| Task objective |
Gather all lines in the data that hold the string "green".

| Data shown |
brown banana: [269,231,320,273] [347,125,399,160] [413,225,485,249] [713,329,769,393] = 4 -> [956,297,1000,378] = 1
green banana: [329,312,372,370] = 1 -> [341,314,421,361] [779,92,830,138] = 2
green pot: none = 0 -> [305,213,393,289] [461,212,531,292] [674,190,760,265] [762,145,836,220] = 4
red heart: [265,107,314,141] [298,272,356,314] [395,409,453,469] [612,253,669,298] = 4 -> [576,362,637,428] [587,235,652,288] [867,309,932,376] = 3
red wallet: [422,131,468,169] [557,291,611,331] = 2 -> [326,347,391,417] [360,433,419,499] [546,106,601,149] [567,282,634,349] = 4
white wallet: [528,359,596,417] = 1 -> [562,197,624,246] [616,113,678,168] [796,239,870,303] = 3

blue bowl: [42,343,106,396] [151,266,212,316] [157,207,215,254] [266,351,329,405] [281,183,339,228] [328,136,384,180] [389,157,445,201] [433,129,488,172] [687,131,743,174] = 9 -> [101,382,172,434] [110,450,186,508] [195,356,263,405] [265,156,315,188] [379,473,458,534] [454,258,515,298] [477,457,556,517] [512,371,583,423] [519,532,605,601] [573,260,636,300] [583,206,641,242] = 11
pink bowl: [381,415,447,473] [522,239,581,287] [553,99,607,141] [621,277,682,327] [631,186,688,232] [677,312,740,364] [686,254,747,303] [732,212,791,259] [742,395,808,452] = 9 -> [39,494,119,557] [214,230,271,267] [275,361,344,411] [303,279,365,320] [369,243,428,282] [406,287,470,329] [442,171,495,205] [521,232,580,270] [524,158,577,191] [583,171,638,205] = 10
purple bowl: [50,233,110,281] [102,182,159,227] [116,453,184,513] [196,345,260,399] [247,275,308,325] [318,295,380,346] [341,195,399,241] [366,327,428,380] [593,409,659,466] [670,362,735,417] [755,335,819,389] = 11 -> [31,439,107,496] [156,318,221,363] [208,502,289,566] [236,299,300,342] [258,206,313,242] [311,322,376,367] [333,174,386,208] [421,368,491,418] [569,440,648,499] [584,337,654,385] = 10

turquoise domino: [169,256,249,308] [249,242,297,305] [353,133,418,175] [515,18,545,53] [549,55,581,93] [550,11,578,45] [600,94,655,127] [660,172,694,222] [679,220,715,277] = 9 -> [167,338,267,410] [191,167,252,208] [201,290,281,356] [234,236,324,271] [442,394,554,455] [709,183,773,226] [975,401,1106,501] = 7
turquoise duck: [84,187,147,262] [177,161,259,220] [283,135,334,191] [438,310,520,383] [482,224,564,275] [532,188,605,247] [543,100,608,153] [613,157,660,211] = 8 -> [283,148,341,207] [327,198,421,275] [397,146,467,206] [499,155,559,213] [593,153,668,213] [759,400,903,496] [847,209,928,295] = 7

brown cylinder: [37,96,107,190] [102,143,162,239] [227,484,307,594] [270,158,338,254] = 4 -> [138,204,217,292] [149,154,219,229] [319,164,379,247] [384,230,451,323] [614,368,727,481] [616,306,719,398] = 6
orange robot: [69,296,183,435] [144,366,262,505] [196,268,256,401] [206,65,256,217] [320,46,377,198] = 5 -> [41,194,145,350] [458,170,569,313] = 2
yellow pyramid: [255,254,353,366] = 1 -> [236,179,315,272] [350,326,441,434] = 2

| Exercise result |
green banana: [329,312,372,370] = 1 -> [341,314,421,361] [779,92,830,138] = 2
green pot: none = 0 -> [305,213,393,289] [461,212,531,292] [674,190,760,265] [762,145,836,220] = 4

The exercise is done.